**Assignment**:
Every line in the records below that holds the word "orange" is to be copied.

**Task data**:

┌────────

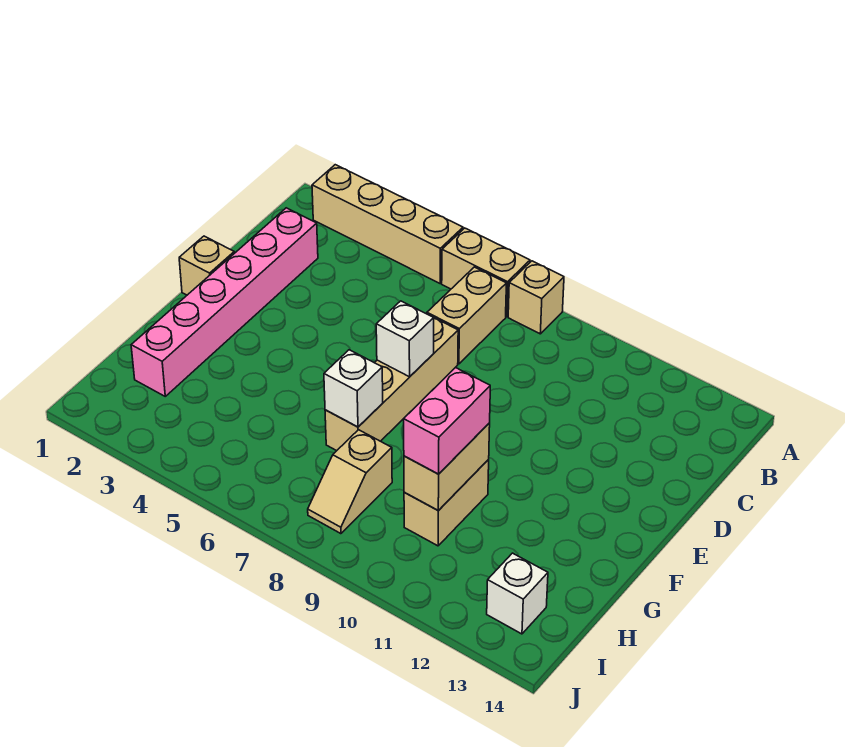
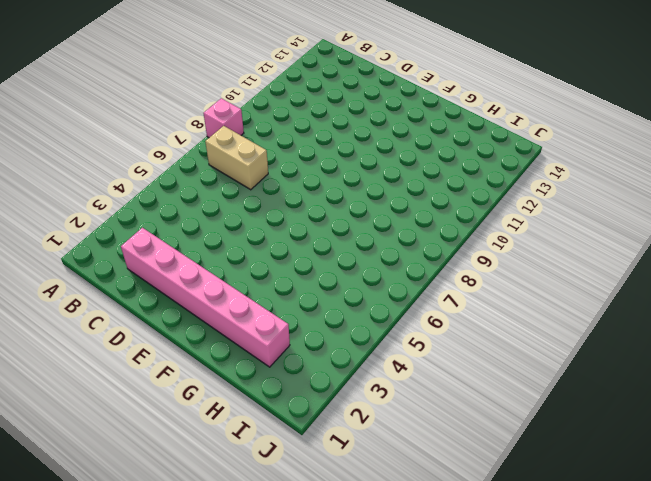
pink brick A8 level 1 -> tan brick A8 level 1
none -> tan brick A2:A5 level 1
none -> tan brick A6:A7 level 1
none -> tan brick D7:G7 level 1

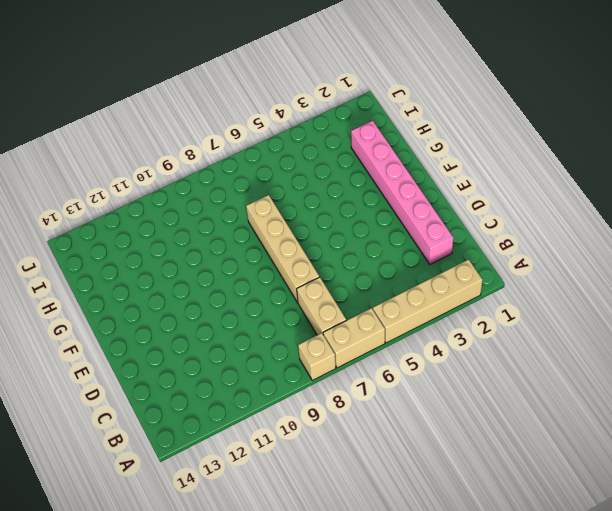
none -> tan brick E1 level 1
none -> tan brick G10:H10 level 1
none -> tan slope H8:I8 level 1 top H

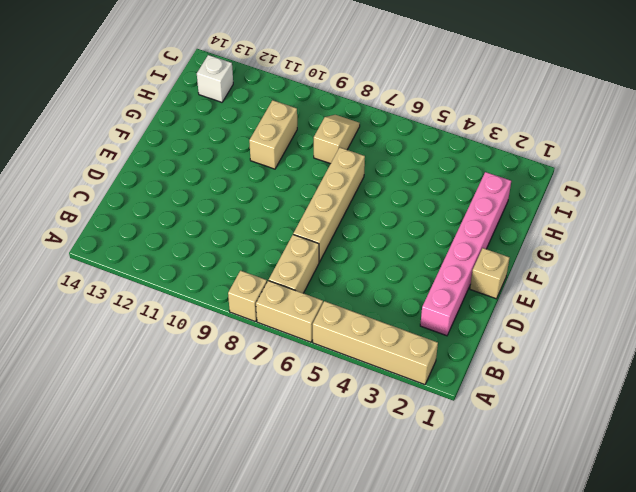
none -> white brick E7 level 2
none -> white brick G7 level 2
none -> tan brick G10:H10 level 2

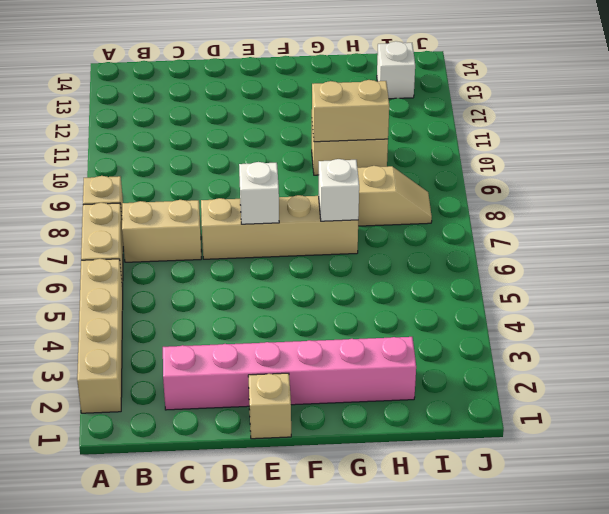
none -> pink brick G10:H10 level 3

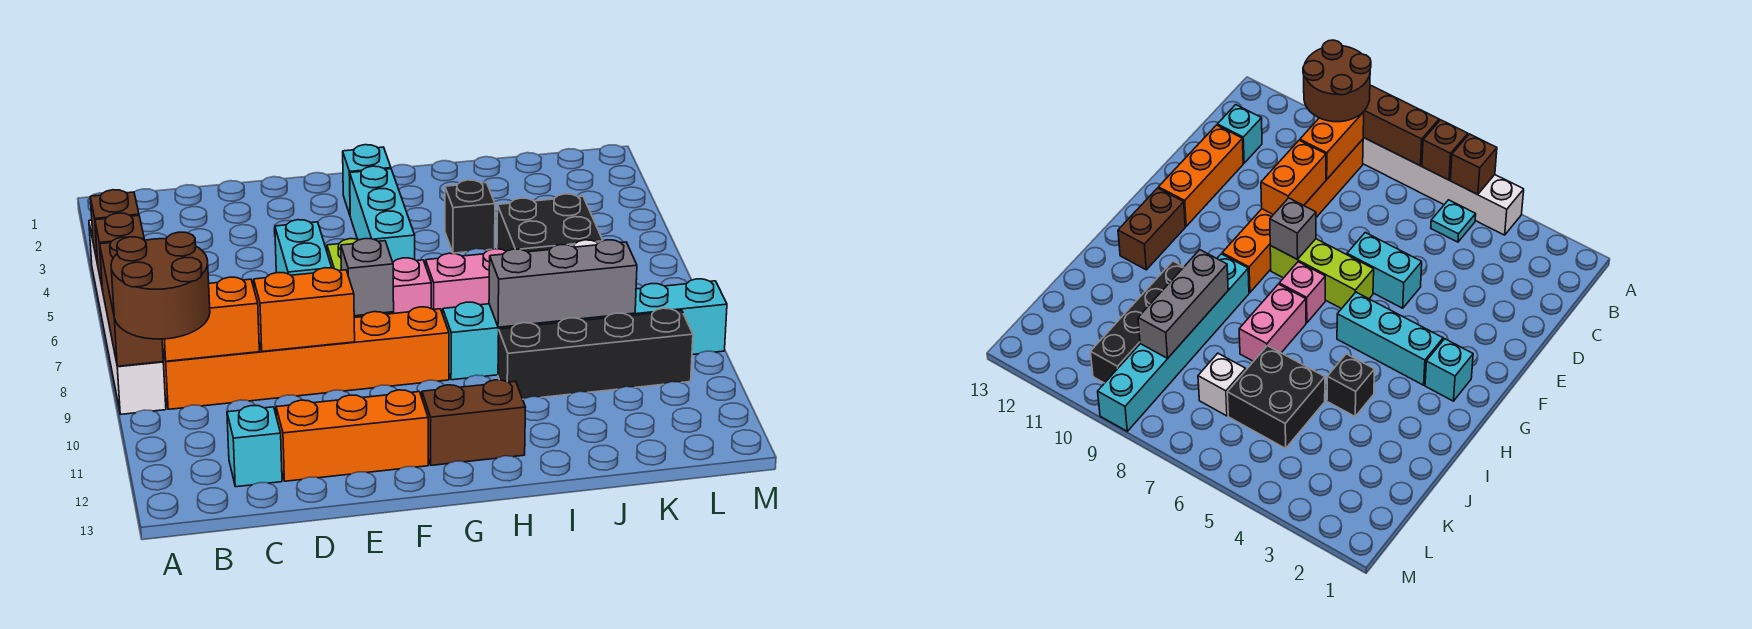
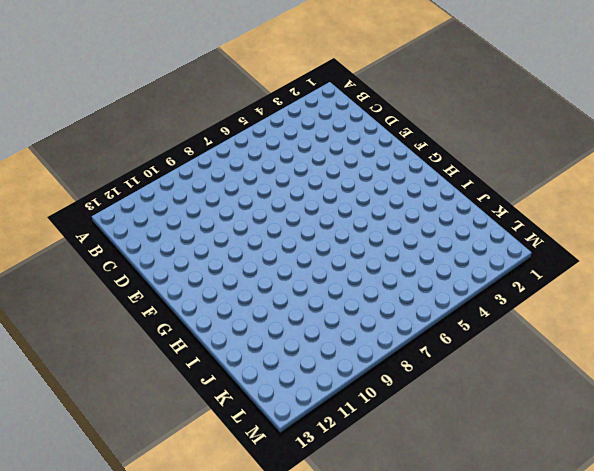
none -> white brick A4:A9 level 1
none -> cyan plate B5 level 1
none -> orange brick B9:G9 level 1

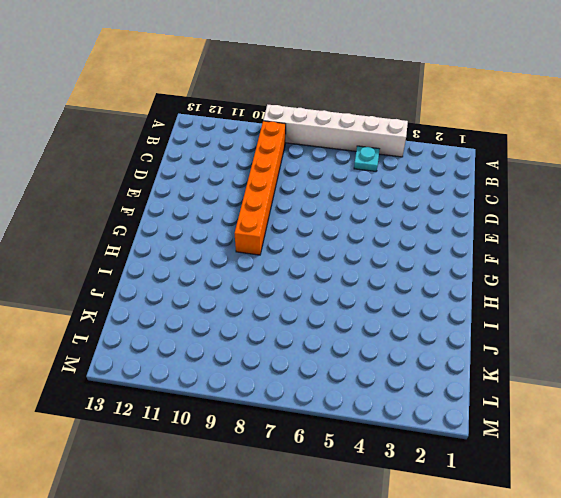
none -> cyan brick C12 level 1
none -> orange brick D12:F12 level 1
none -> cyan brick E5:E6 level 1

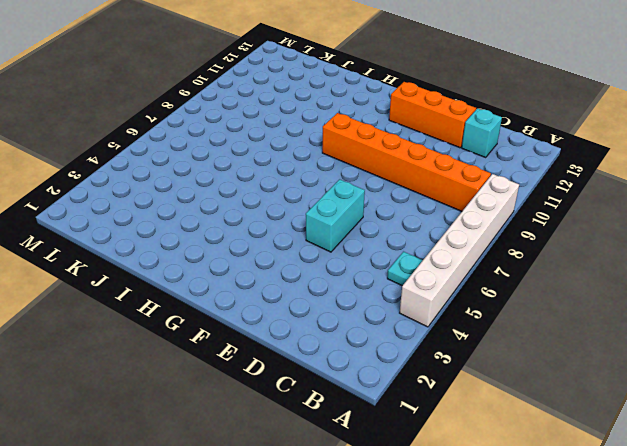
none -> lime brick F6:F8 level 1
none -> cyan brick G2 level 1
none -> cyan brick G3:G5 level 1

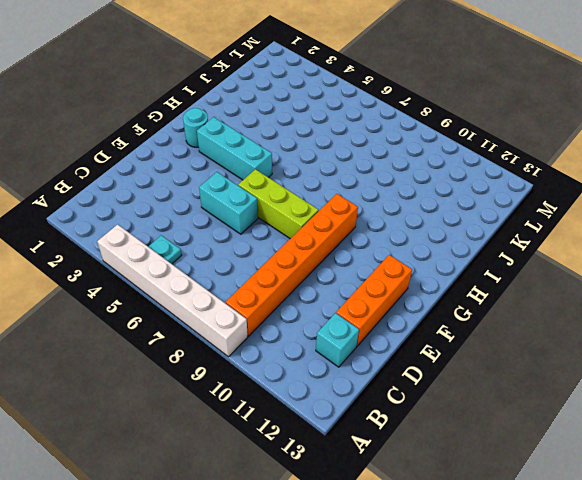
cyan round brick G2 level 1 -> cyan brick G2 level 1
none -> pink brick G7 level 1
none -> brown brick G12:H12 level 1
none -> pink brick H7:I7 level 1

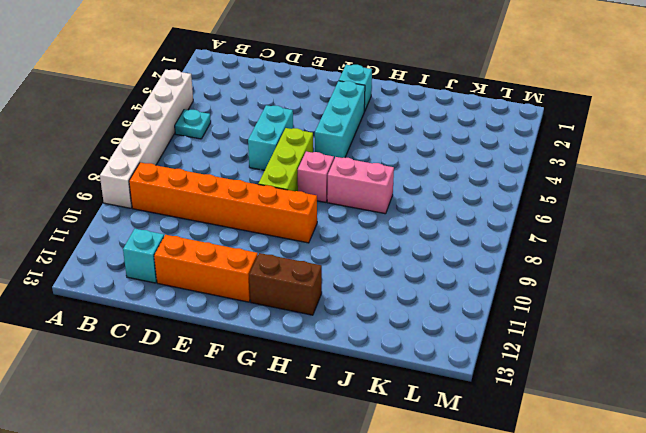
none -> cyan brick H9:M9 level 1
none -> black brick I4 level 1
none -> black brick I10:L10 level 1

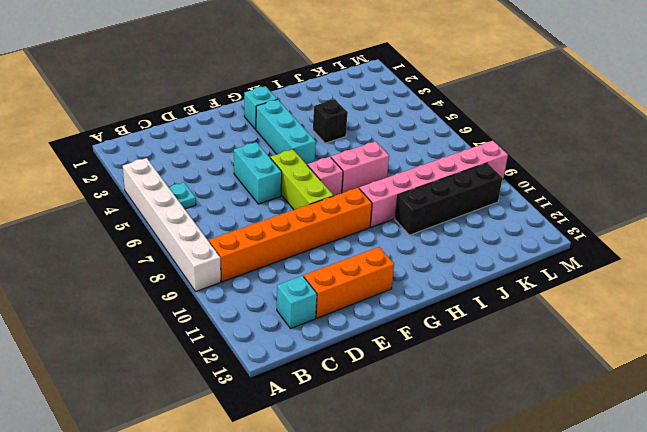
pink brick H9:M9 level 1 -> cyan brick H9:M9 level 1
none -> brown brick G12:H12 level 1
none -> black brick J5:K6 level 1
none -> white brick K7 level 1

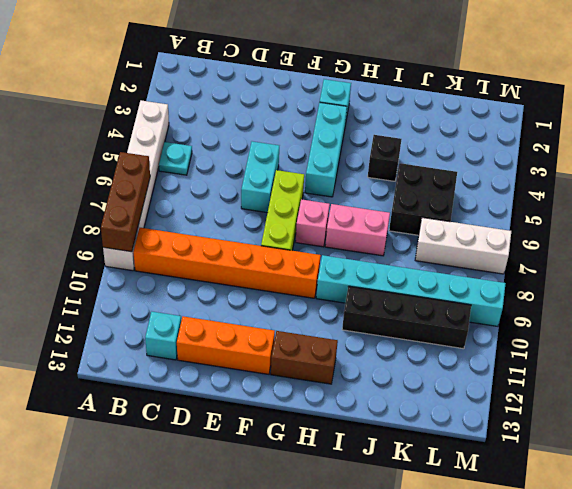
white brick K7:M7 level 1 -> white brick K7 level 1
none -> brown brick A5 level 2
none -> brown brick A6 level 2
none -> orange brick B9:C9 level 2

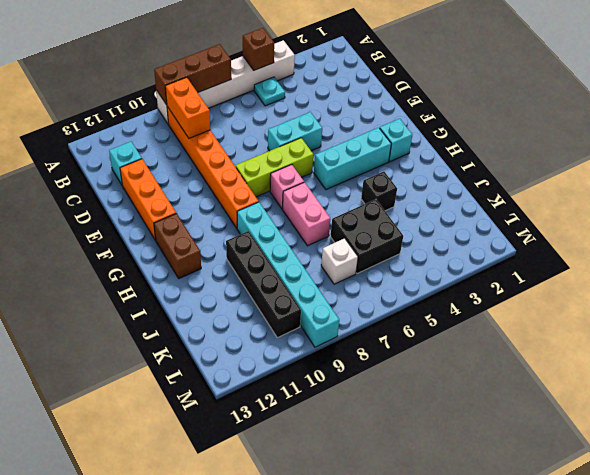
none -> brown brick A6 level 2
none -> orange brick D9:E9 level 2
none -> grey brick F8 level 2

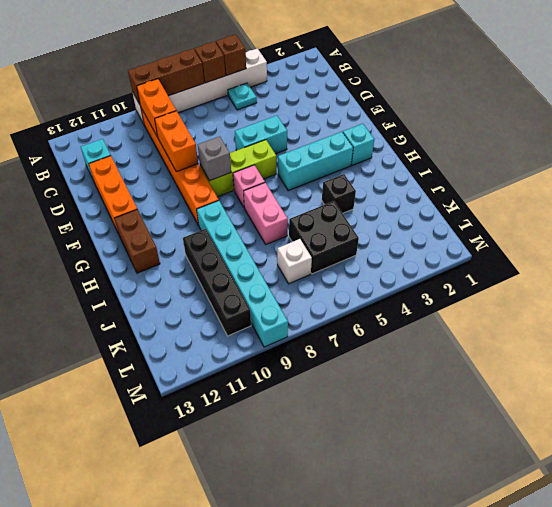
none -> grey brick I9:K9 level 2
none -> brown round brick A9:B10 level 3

└────────

**Response to this exercise**:
none -> orange brick B9:G9 level 1
none -> orange brick D12:F12 level 1
none -> orange brick B9:C9 level 2
none -> orange brick D9:E9 level 2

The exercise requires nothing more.